### YOUR GOAL
Wherever the word "camera" shows up in the data, report the line it sits in.

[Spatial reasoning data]
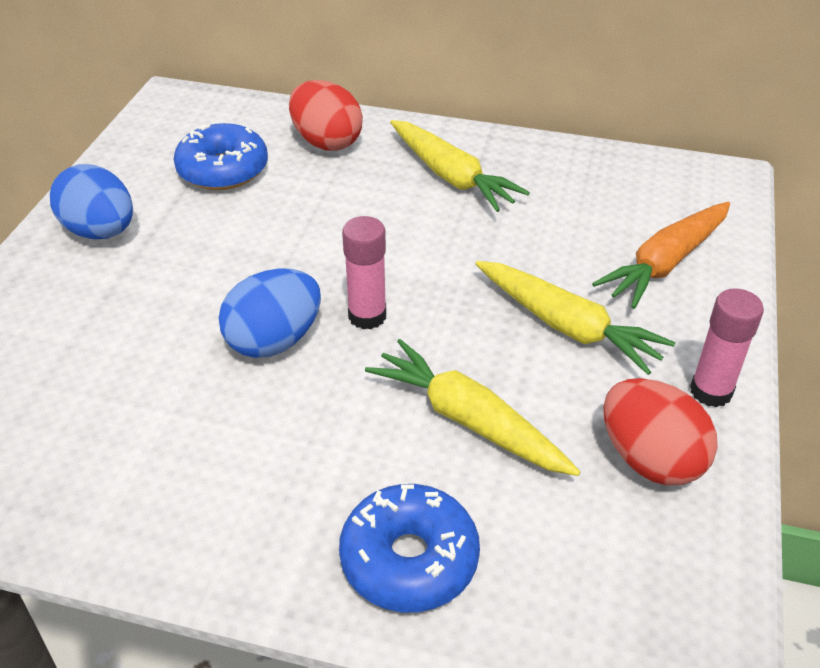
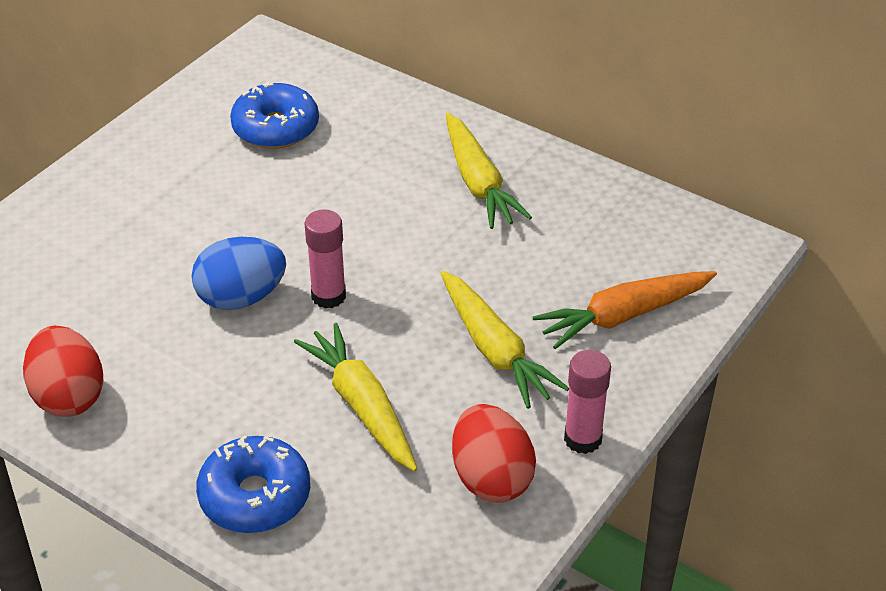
camera: 20 degrees right, 0 degrees up
(101, 232) = (146, 164): blue egg -> none
(326, 142) = (382, 120): red egg -> red egg (69, 396)

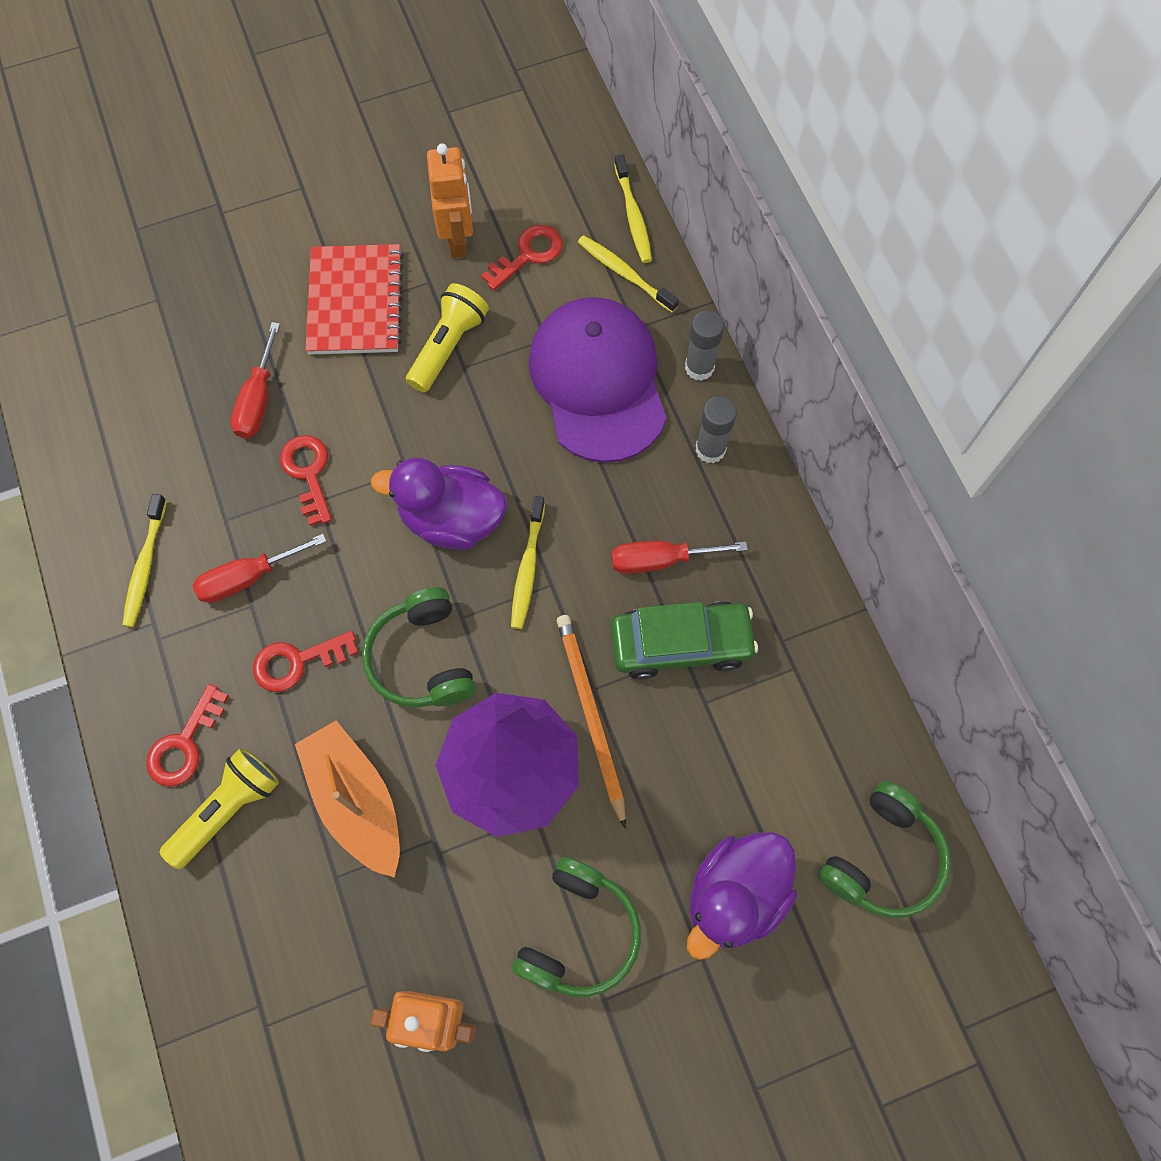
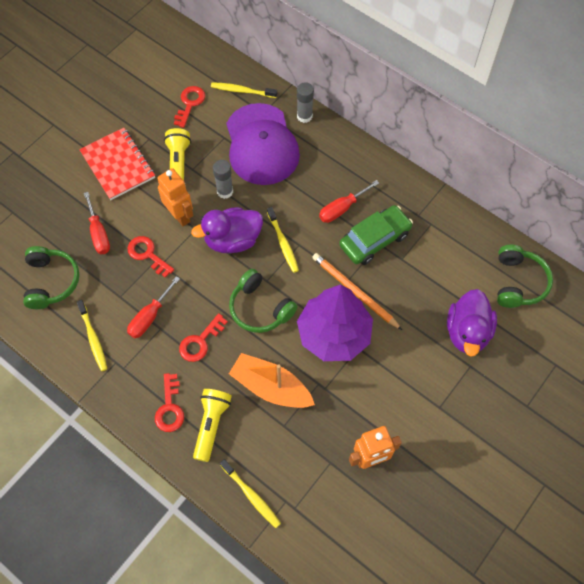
camera: 30 degrees left, 5 degrees down
(458, 240) = (150, 113): orange robot -> orange robot (180, 215)
(579, 933) = (410, 386): green headphones -> green headphones (51, 281)
(598, 381) = (261, 145): purple cap -> purple cap turned 150 degrees counterclockwise
(633, 216) = (229, 63): yellow toothbrush -> yellow toothbrush (251, 495)
(710, 449) = (333, 149): grey glue stick -> grey glue stick (225, 191)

### EXERCISE SOLUTION
camera: 20 degrees right, 0 degrees up
camera: 30 degrees left, 5 degrees down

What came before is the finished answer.